START Data

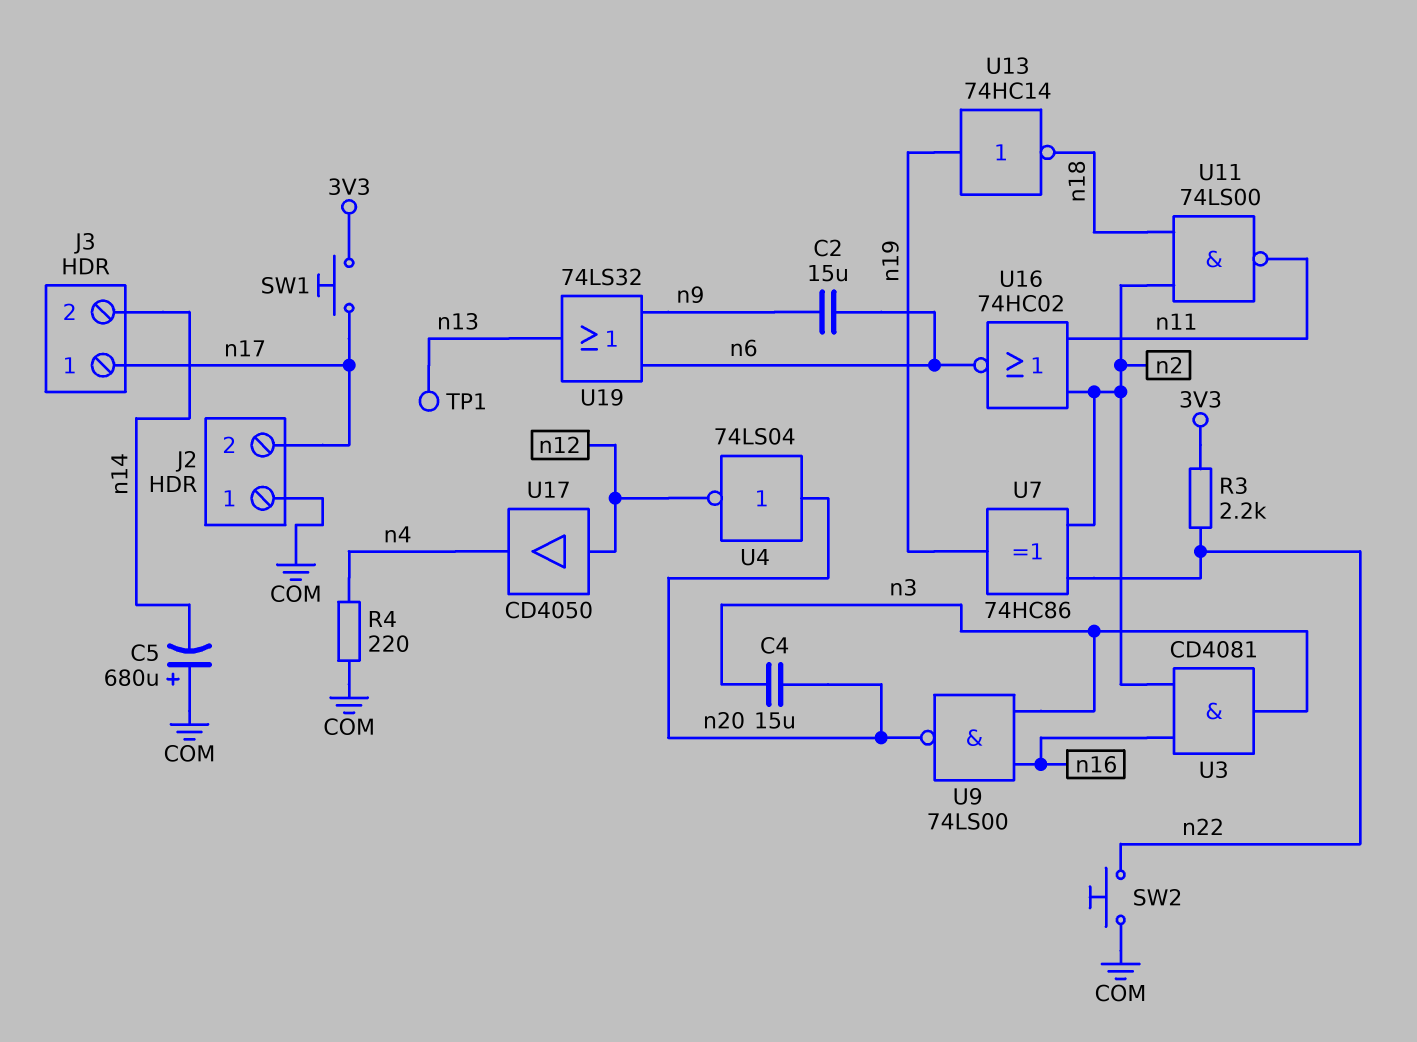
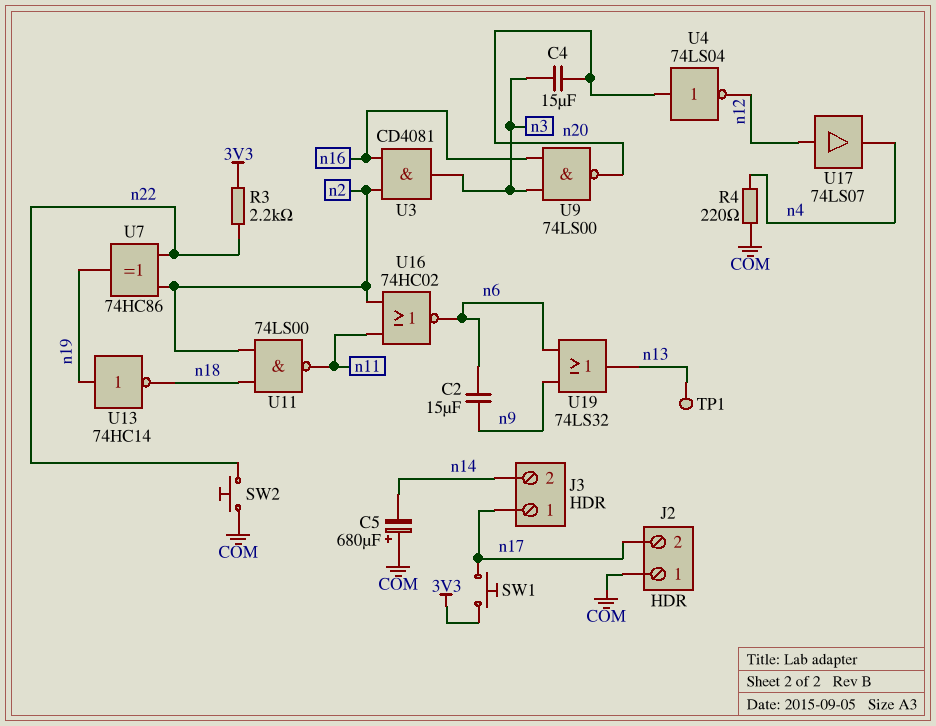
U17: buffer CD4050 (in n12, out n4) -> buffer 74LS07 (in n12, out n4)

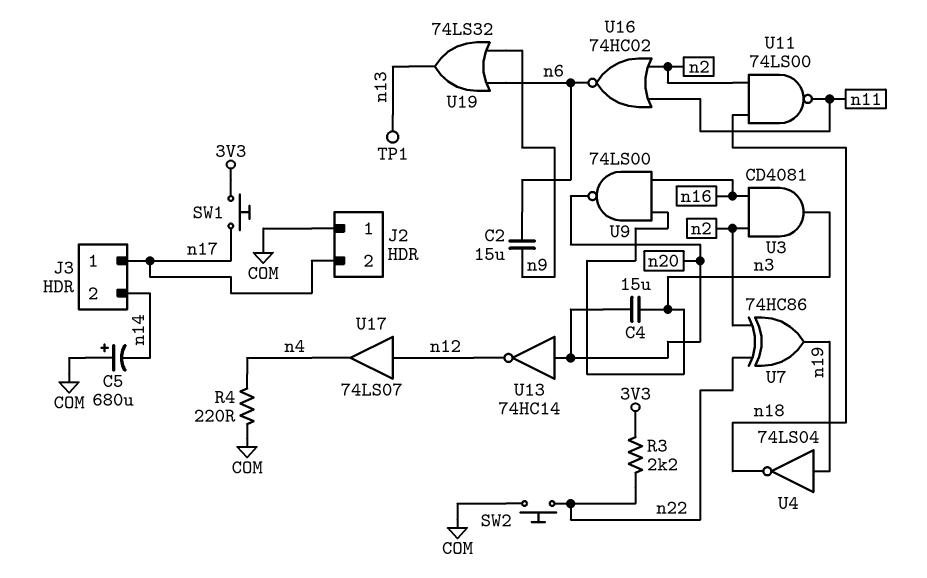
U4: NOT 74LS04 (in n20, out n12) -> NOT 74LS04 (in n19, out n18)
U13: NOT 74HC14 (in n19, out n18) -> NOT 74HC14 (in n20, out n12)

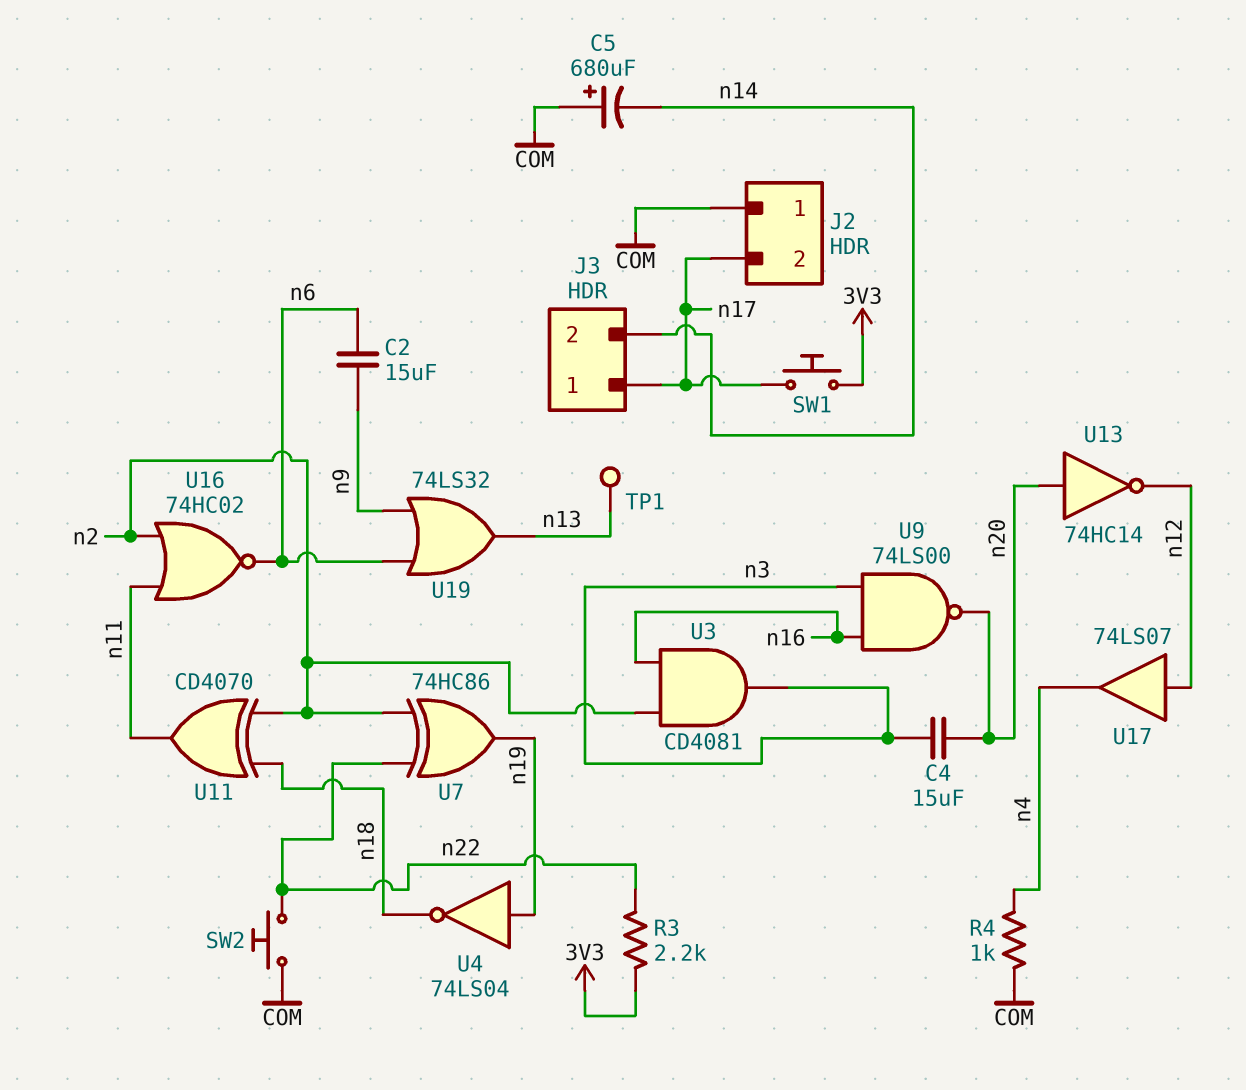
R4: 220 (COM, n4) -> 1k (COM, n4)
U11: NAND 74LS00 (in n2, in n18, out n11) -> XOR CD4070 (in n2, in n18, out n11)

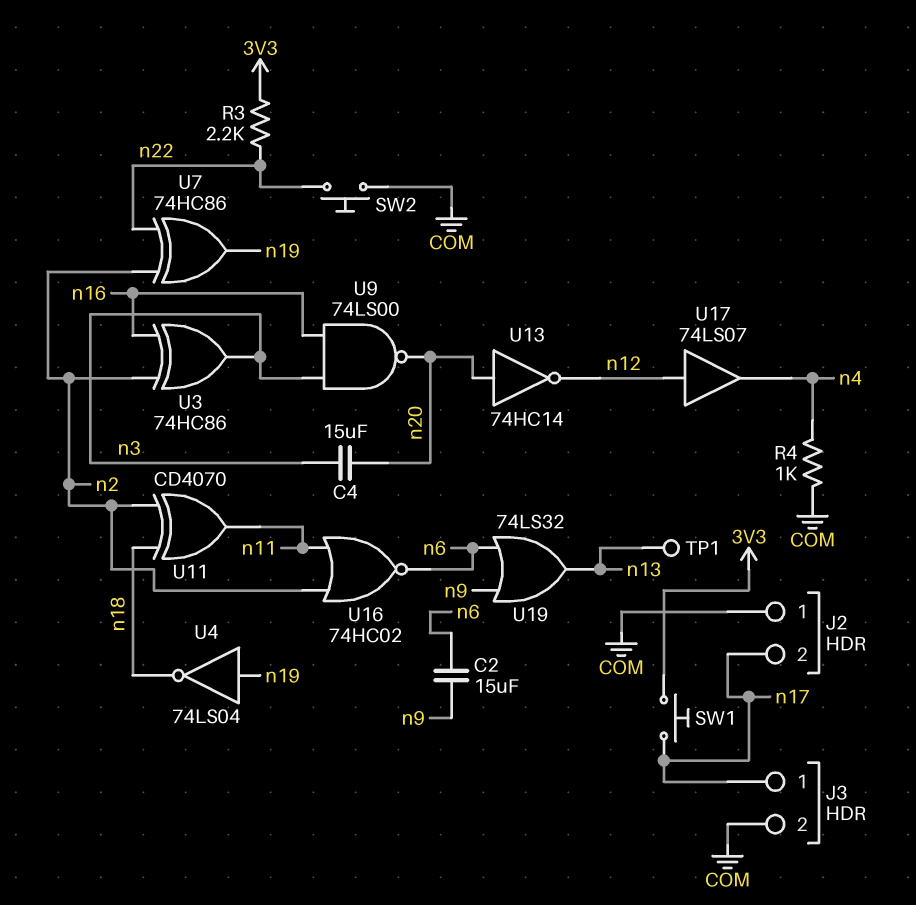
C5: 680uF (plus COM, minus n14) -> none
J3 pin 2: n14 -> COM
U3: AND CD4081 (in n2, in n16, out n3) -> XOR 74HC86 (in n2, in n16, out n3)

END Data

_Task requirements:_ Word for word, restate each line above, minus its pictures.

_Answer box:_
U17: buffer CD4050 (in n12, out n4) -> buffer 74LS07 (in n12, out n4)

U4: NOT 74LS04 (in n20, out n12) -> NOT 74LS04 (in n19, out n18)
U13: NOT 74HC14 (in n19, out n18) -> NOT 74HC14 (in n20, out n12)

R4: 220 (COM, n4) -> 1k (COM, n4)
U11: NAND 74LS00 (in n2, in n18, out n11) -> XOR CD4070 (in n2, in n18, out n11)

C5: 680uF (plus COM, minus n14) -> none
J3 pin 2: n14 -> COM
U3: AND CD4081 (in n2, in n16, out n3) -> XOR 74HC86 (in n2, in n16, out n3)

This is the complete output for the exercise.